*MATERIAL PROVIDED*
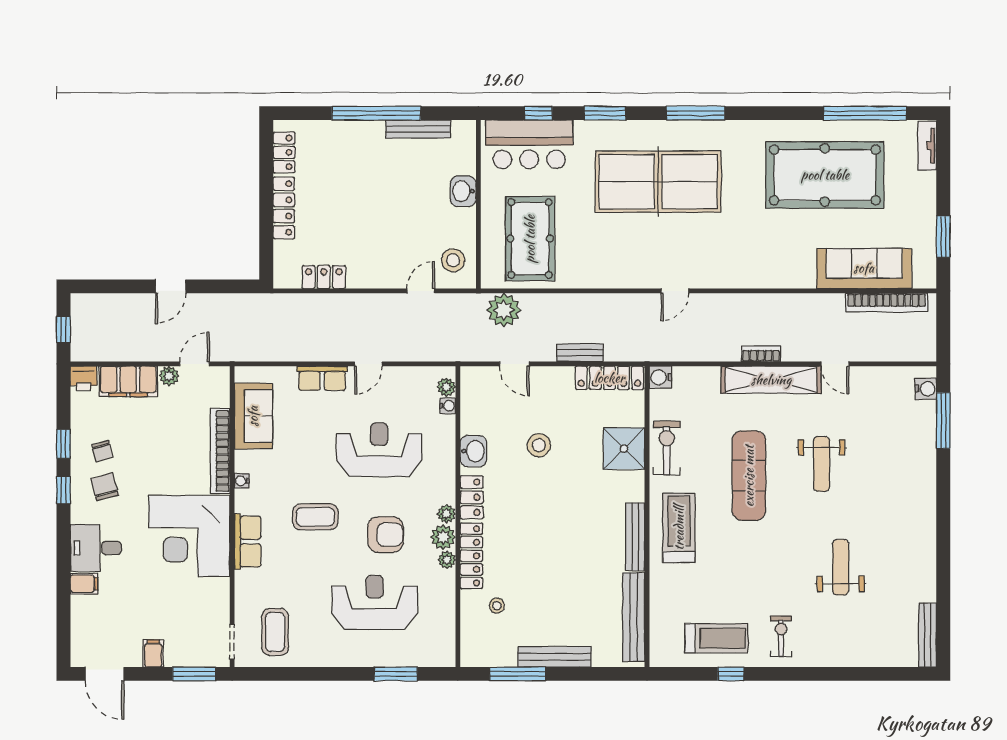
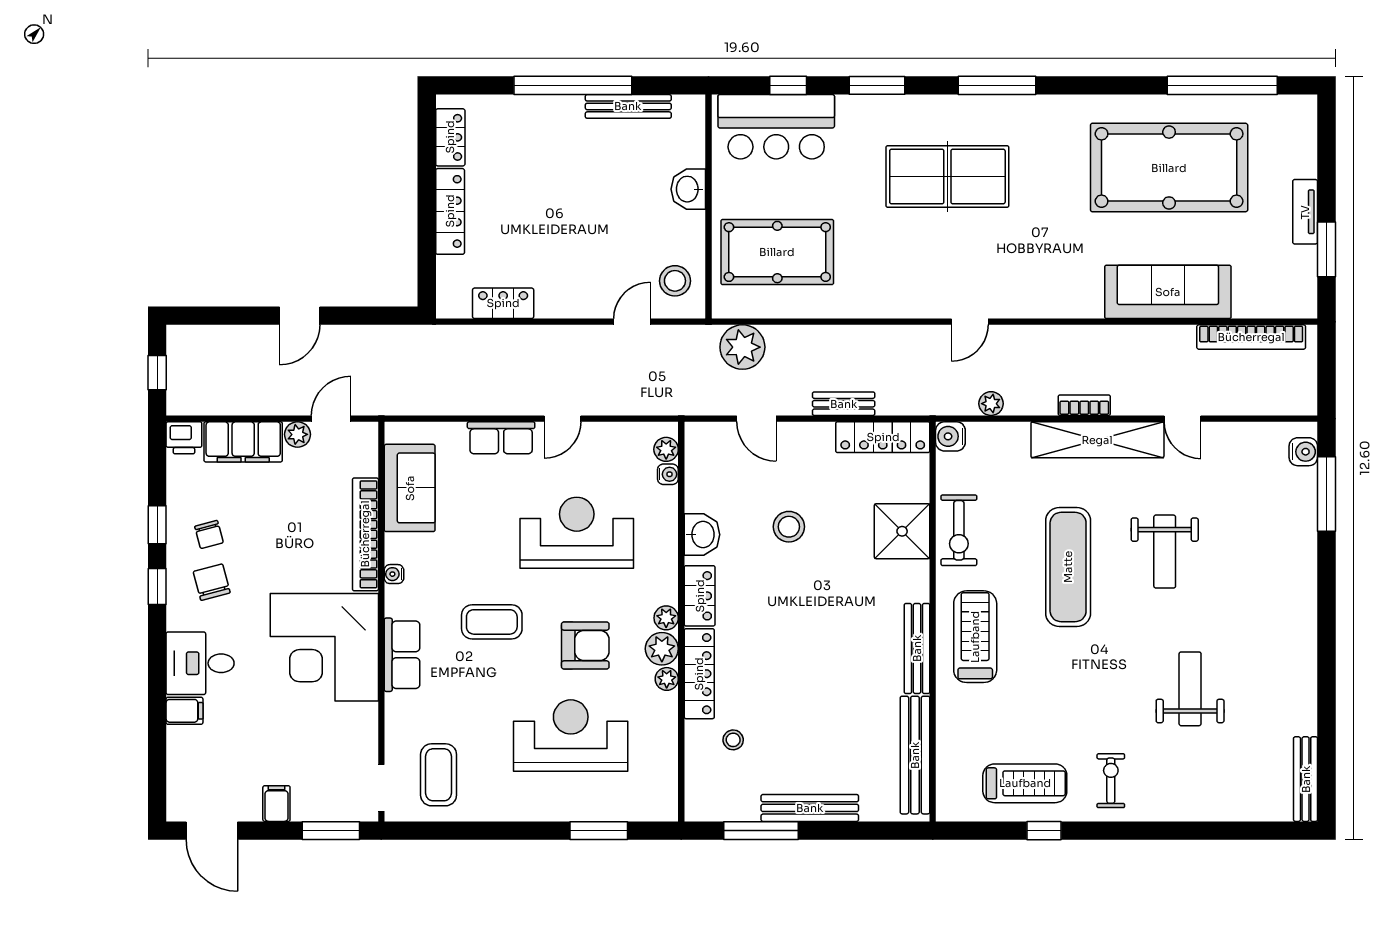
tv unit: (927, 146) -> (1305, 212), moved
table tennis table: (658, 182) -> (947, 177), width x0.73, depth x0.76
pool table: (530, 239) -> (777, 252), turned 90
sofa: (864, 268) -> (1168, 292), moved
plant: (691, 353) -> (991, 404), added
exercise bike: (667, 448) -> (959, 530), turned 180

---

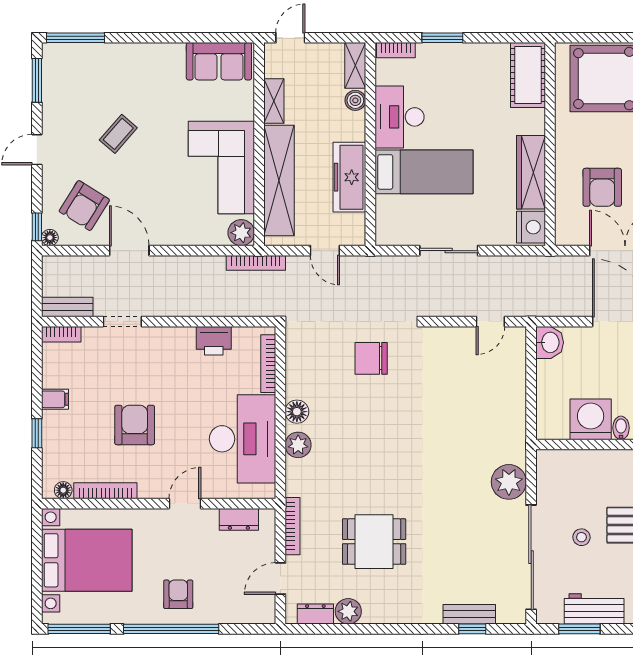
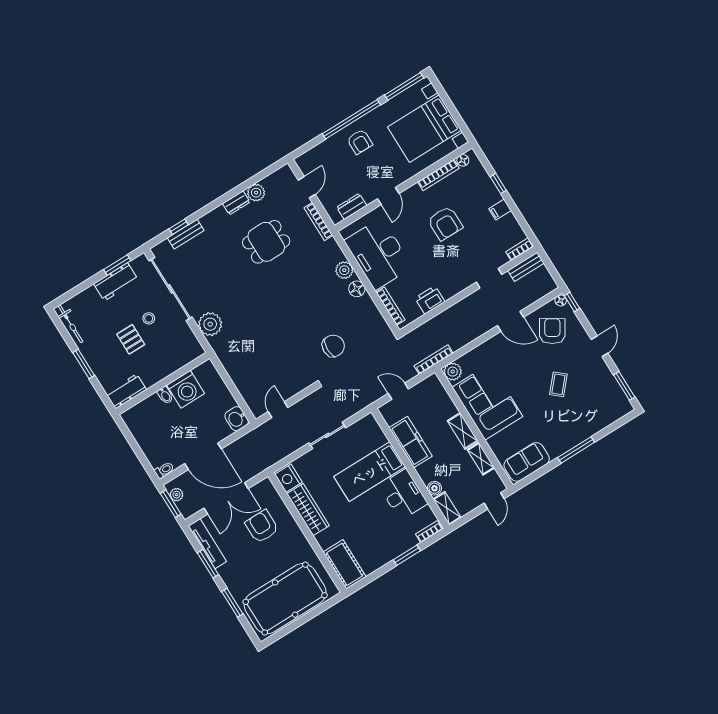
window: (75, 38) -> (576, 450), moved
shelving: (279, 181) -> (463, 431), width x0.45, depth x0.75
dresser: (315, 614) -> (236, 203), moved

==

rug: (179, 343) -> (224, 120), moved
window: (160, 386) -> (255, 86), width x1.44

*ASSIGNMENT*
Retype the entries above exactly, but only from the line containing "pool table: (530, 239)" through the line containing "exercise bike: (667, 448)", both included.

*RESULT*
pool table: (530, 239) -> (777, 252), turned 90
sofa: (864, 268) -> (1168, 292), moved
plant: (691, 353) -> (991, 404), added
exercise bike: (667, 448) -> (959, 530), turned 180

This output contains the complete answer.